▶ _Your task_
Transcribe, without any alteration, only the lines that begin at the line containing "R111: 200 (CANL, OUT) -> 200 (CANH, CANL)" and run to the last line below.

▶ _Records for processing_
▽

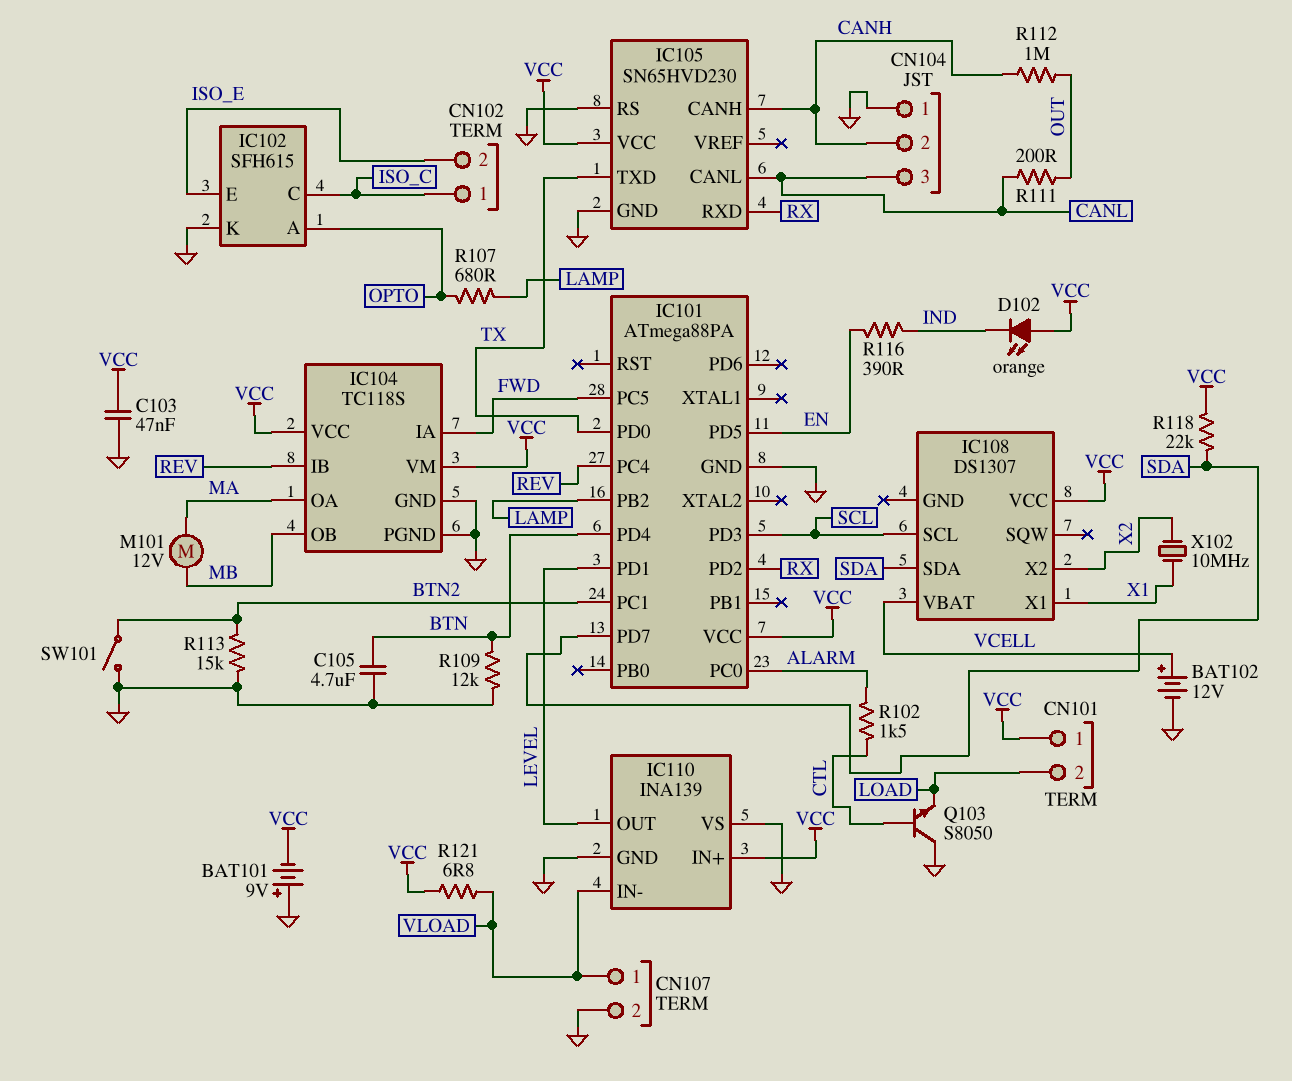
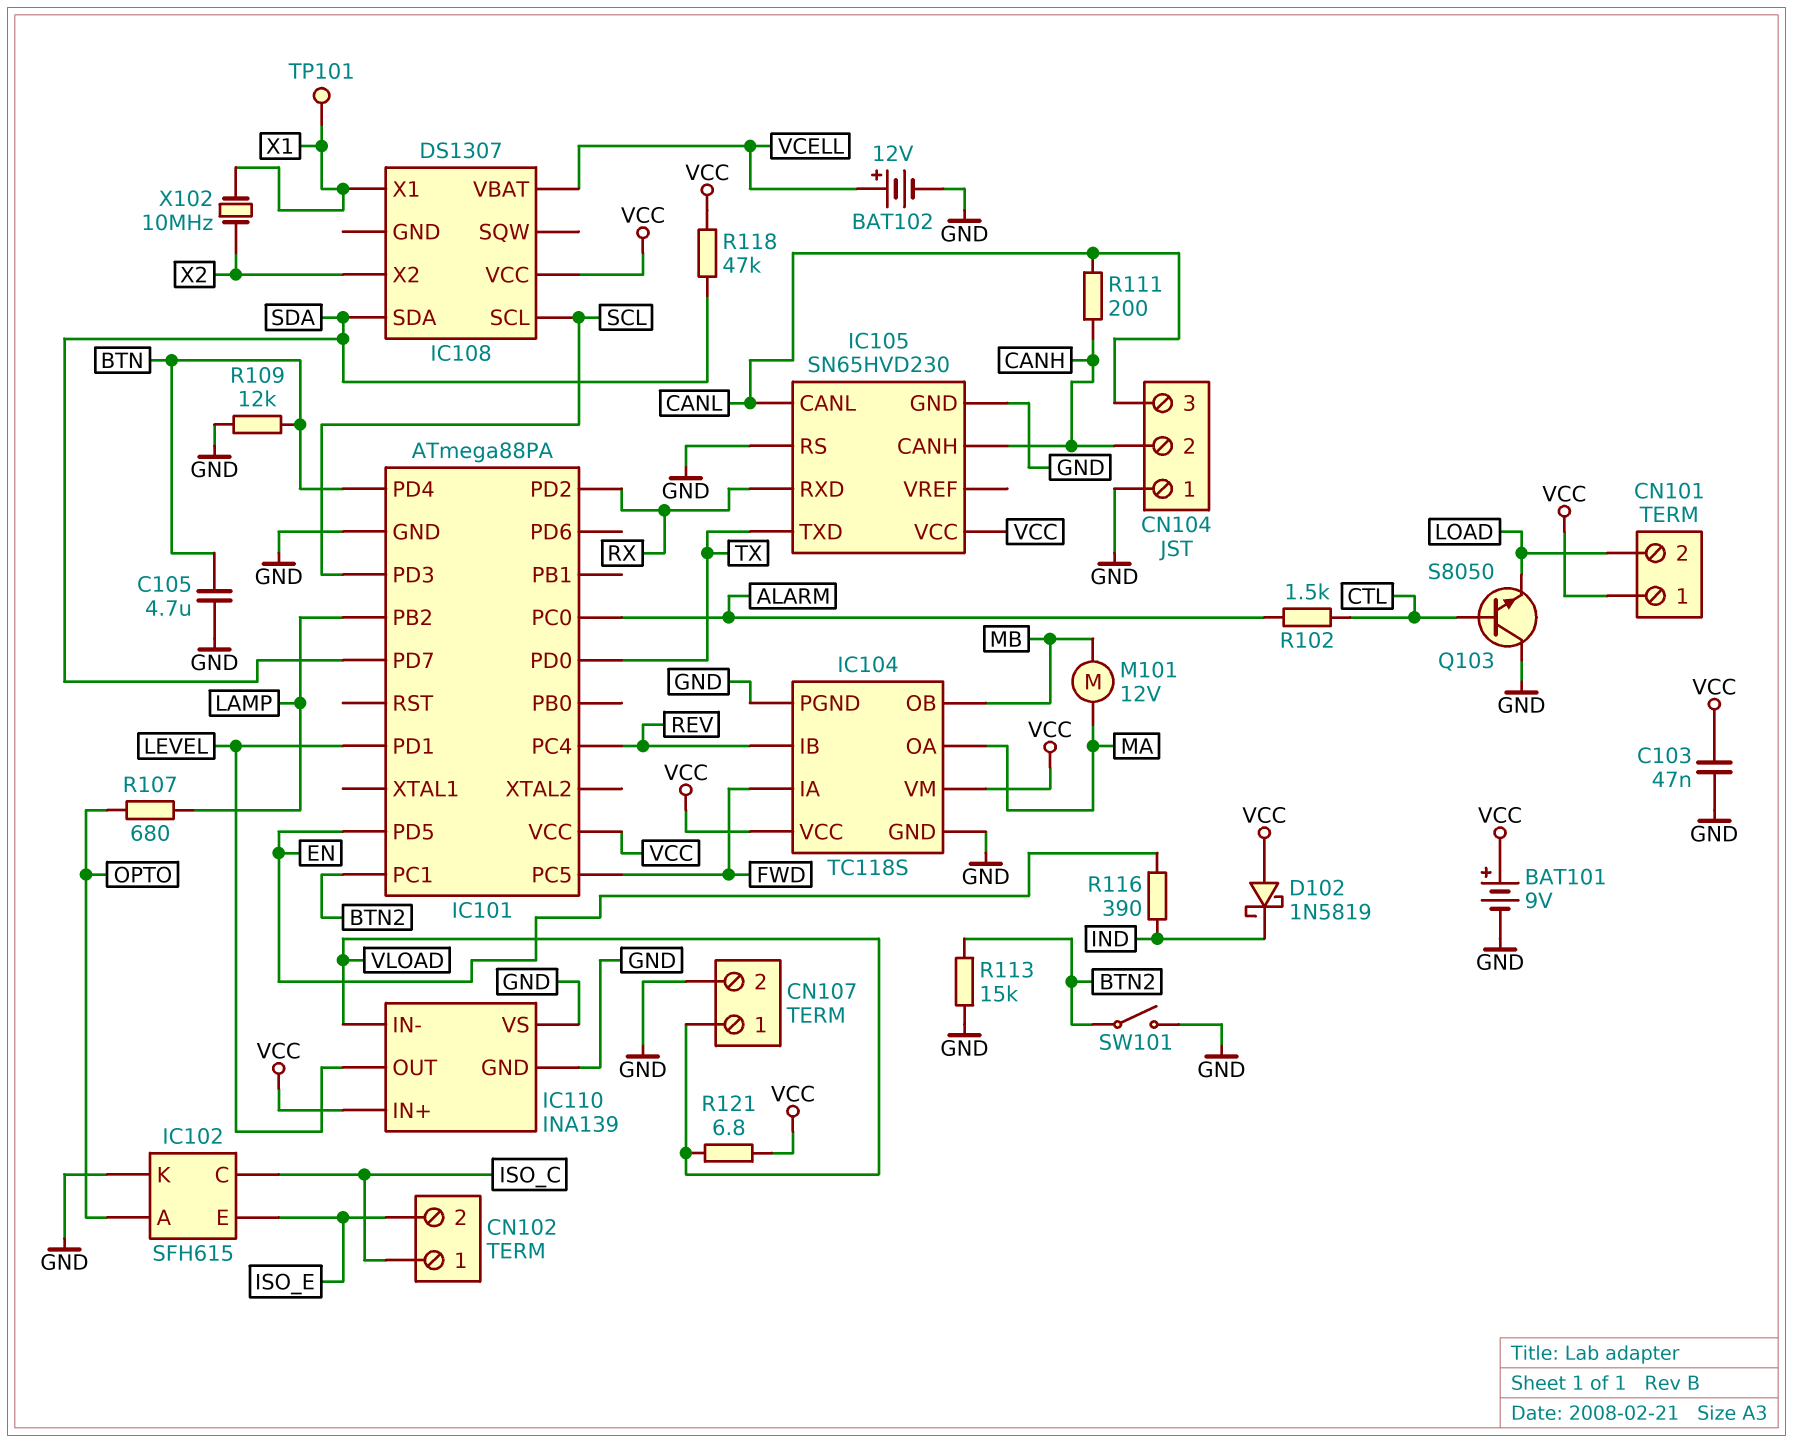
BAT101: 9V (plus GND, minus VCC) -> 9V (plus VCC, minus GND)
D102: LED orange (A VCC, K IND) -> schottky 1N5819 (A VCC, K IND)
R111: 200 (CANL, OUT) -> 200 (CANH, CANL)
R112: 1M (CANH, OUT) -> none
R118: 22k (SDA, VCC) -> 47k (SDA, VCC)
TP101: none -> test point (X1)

△

▶ _Task solution_
R111: 200 (CANL, OUT) -> 200 (CANH, CANL)
R112: 1M (CANH, OUT) -> none
R118: 22k (SDA, VCC) -> 47k (SDA, VCC)
TP101: none -> test point (X1)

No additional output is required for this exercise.